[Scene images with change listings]
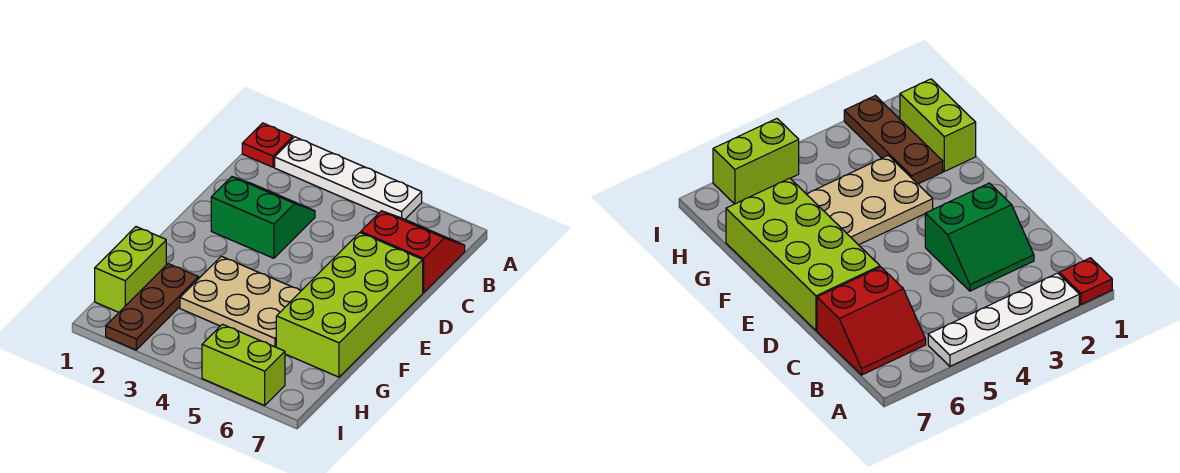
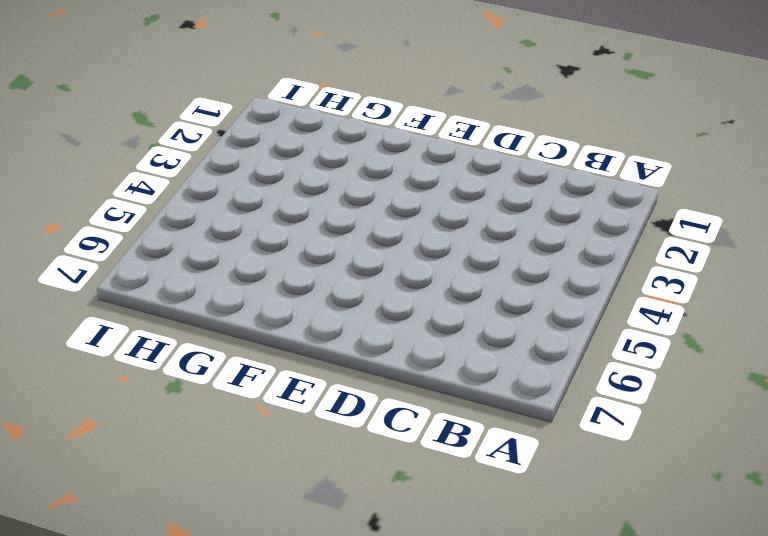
none -> red plate A1 level 1
none -> white plate A2:A5 level 1

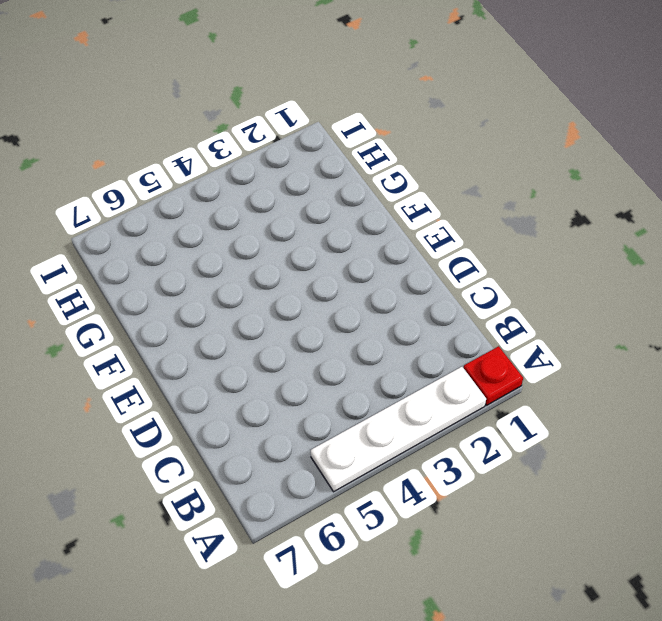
none -> red slope B6:C7 level 1 top C
none -> green slope C2:D3 level 1 top D

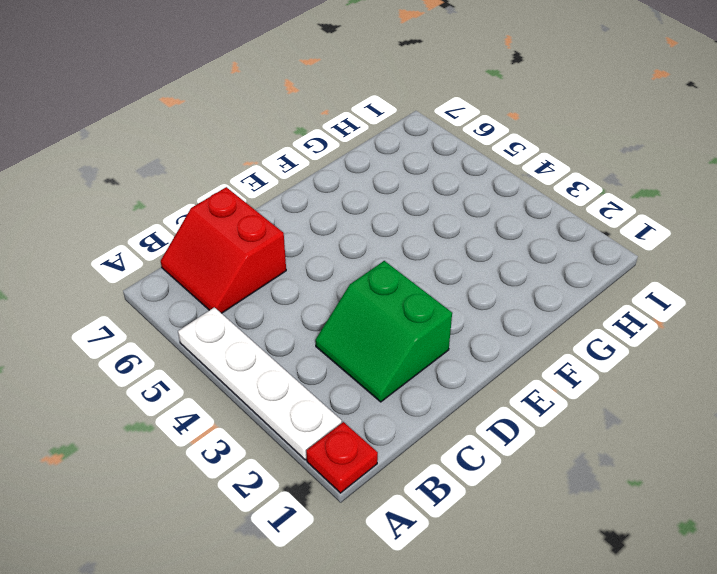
none -> lime brick D6:G7 level 1
none -> tan plate F3:G5 level 1

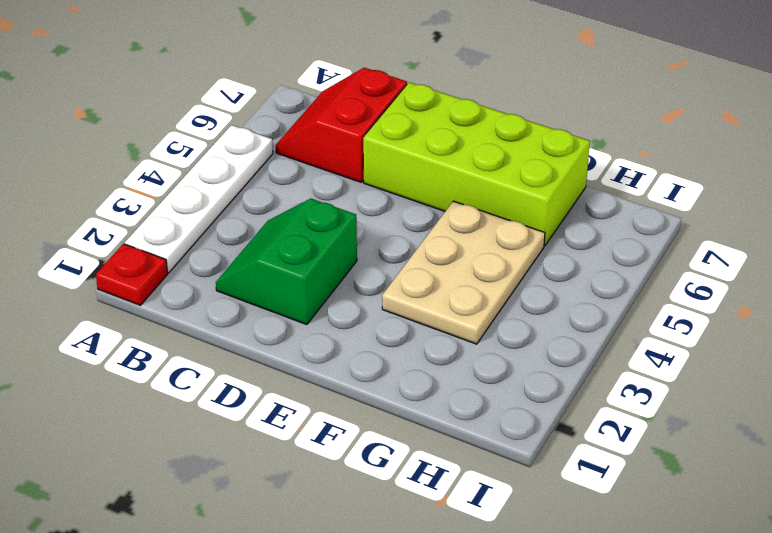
none -> lime brick G1:H1 level 1
none -> brown plate G2:I2 level 1

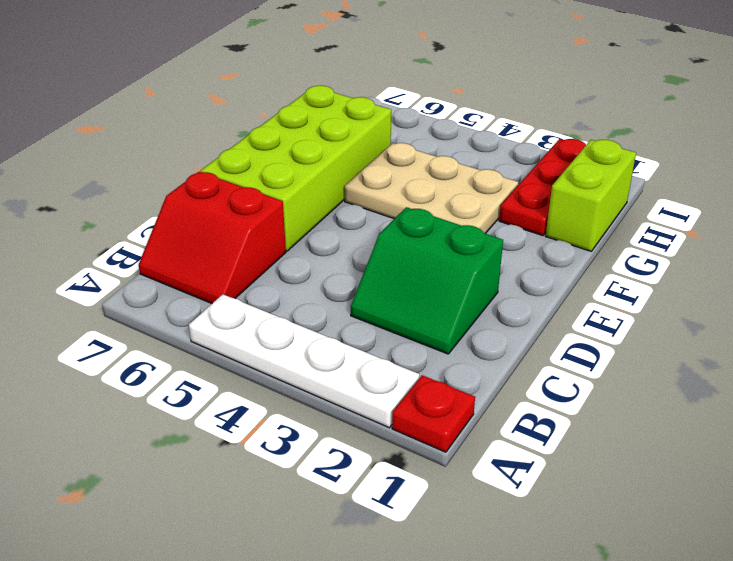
red plate G2:I2 level 1 -> brown plate G2:I2 level 1
none -> lime brick I5:I6 level 1

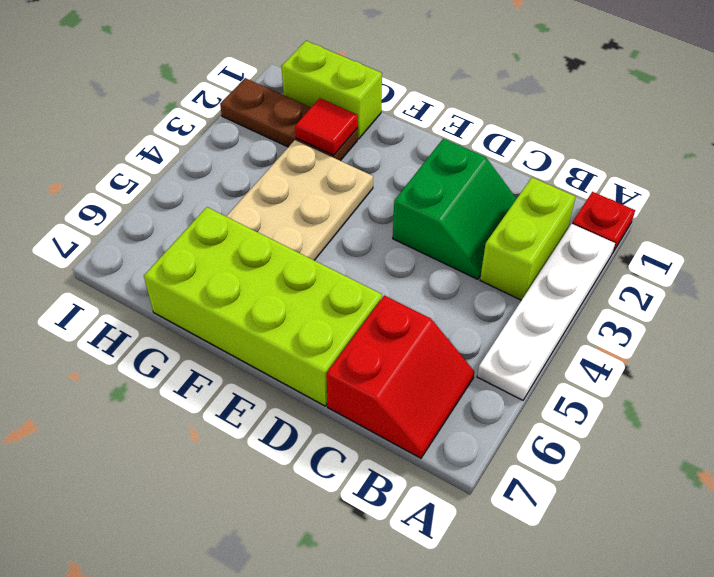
lime brick B2:B3 level 1 -> lime brick I5:I6 level 1
red tile G2 level 2 -> none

> [Aim of the task]
Every line from the one holding "none -> green slope C2:D3 level 1 top D" through the last line of the entries above, and nothing else, is to be restated word for word. Pictures stay out.

> [Task answer]
none -> green slope C2:D3 level 1 top D

none -> lime brick D6:G7 level 1
none -> tan plate F3:G5 level 1

none -> lime brick G1:H1 level 1
none -> brown plate G2:I2 level 1

red plate G2:I2 level 1 -> brown plate G2:I2 level 1
none -> lime brick I5:I6 level 1

lime brick B2:B3 level 1 -> lime brick I5:I6 level 1
red tile G2 level 2 -> none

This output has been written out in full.